• _Data shown_

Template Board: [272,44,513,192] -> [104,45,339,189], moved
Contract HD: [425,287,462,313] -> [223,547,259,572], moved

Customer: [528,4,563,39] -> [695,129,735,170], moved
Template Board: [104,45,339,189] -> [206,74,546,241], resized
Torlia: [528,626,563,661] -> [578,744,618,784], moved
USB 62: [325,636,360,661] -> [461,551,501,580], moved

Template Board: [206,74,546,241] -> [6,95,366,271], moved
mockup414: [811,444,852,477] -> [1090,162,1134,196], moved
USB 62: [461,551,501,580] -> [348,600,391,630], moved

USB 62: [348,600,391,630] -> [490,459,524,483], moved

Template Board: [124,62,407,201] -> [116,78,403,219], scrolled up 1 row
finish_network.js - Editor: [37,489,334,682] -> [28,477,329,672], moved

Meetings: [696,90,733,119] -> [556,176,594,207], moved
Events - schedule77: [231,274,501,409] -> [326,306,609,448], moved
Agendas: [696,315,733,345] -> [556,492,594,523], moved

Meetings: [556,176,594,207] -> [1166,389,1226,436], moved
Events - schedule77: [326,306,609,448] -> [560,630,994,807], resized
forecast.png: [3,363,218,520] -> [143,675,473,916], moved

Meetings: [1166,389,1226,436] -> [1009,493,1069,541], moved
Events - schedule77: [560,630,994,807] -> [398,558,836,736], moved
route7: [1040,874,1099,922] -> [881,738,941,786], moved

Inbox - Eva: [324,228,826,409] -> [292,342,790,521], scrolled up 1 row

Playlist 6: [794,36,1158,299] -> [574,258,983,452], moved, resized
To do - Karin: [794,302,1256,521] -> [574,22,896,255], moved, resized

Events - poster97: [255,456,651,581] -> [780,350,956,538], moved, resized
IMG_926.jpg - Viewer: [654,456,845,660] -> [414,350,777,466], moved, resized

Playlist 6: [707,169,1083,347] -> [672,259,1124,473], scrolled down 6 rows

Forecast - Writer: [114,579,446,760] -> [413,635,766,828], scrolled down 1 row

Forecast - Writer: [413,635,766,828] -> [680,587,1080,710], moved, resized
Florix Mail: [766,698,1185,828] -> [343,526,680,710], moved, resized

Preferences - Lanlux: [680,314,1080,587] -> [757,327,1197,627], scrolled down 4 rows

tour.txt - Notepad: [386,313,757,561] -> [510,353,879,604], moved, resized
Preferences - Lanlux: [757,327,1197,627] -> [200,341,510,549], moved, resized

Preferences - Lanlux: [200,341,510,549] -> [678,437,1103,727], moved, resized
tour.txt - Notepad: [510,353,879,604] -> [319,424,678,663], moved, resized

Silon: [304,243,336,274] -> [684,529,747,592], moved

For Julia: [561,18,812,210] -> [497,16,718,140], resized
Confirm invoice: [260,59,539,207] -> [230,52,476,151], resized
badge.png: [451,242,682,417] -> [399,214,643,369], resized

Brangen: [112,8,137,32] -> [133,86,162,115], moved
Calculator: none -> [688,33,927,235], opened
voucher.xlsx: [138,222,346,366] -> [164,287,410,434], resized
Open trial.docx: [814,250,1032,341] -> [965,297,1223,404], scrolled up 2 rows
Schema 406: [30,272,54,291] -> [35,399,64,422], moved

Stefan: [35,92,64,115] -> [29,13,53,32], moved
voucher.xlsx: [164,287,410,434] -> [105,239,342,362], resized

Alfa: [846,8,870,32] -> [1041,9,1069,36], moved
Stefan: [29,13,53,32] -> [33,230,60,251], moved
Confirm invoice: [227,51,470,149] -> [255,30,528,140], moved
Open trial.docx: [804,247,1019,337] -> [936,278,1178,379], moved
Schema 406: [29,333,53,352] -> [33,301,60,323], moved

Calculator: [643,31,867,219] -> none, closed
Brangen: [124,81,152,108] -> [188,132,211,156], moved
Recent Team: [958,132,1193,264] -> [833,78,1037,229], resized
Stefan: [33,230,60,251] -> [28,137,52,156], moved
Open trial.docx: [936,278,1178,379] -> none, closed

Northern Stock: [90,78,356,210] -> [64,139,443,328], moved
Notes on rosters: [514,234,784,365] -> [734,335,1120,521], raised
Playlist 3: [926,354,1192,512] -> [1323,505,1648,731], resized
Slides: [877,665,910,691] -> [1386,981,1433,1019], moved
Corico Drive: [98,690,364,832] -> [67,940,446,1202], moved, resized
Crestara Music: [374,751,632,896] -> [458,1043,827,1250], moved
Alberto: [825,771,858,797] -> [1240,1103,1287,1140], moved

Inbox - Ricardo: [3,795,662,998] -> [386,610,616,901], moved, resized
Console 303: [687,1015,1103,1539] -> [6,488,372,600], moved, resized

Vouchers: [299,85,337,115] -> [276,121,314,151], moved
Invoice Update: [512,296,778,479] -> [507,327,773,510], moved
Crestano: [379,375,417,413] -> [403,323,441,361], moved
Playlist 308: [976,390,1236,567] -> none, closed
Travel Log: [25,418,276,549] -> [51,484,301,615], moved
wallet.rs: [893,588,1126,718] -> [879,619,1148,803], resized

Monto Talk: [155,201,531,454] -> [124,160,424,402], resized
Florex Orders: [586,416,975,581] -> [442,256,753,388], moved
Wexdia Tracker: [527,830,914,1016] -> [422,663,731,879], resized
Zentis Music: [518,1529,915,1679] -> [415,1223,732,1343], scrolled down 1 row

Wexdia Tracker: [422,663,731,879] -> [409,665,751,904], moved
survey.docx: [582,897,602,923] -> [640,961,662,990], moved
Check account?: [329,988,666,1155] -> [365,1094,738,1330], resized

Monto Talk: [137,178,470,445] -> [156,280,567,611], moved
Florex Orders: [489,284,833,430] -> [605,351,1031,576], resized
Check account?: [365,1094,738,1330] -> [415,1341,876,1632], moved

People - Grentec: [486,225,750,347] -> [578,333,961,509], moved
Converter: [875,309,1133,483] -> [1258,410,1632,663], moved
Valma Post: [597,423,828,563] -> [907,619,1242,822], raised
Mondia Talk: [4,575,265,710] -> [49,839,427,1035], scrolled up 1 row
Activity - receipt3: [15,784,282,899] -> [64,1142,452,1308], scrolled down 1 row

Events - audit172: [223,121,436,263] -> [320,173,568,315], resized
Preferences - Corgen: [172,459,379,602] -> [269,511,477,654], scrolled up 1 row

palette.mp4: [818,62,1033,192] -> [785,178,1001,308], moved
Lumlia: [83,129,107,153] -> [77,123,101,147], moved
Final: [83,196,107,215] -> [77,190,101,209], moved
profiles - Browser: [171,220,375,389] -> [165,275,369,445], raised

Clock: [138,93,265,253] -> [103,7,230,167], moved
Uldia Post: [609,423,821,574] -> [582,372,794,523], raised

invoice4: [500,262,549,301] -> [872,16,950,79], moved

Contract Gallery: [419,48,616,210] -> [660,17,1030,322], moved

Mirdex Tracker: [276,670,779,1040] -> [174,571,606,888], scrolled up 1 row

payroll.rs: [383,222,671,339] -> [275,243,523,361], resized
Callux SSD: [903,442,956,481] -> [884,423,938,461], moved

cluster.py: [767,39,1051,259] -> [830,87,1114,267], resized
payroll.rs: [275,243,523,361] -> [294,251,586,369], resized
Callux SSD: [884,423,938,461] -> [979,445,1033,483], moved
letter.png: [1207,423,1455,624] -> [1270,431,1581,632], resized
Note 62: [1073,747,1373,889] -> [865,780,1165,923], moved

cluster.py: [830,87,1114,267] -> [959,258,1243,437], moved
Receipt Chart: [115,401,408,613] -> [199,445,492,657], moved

• _Problem details_
Reproduce the records above exactly, from the first line to the line that holds "Torlia: [528,626,563,661] ->", inclusive, and omit everything after it.

• _Response to this exercise_
Template Board: [272,44,513,192] -> [104,45,339,189], moved
Contract HD: [425,287,462,313] -> [223,547,259,572], moved

Customer: [528,4,563,39] -> [695,129,735,170], moved
Template Board: [104,45,339,189] -> [206,74,546,241], resized
Torlia: [528,626,563,661] -> [578,744,618,784], moved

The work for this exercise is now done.